Work required: Once you have located the line containing "camera: 110 degrees left, 15 degrees up" in the material below, return it exactly along with each line after it through the line containing "(648, 297) = (542, 228): black".

Material for the task:
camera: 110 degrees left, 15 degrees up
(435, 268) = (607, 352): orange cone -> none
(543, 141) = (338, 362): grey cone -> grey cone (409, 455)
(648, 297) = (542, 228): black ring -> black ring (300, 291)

---

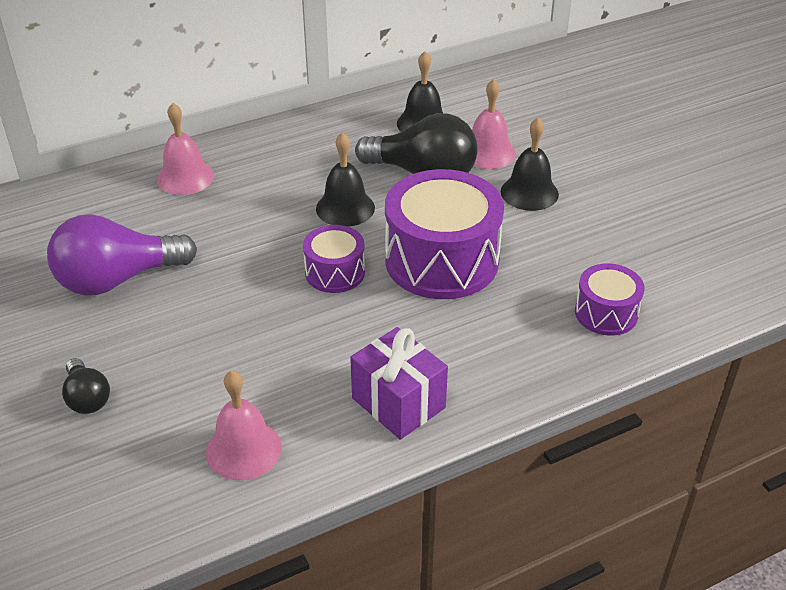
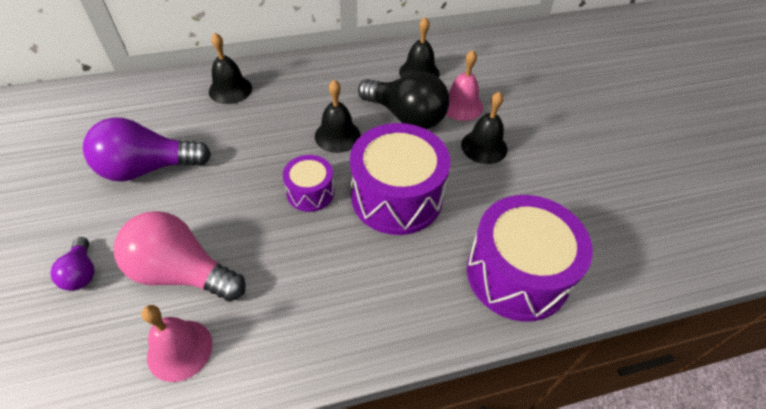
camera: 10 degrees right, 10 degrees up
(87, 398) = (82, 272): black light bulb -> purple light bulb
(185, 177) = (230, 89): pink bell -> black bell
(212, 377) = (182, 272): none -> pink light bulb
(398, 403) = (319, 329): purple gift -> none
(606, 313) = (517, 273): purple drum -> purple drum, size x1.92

Solution to this problem:
camera: 110 degrees left, 15 degrees up
(435, 268) = (607, 352): orange cone -> none
(543, 141) = (338, 362): grey cone -> grey cone (409, 455)
(648, 297) = (542, 228): black ring -> black ring (300, 291)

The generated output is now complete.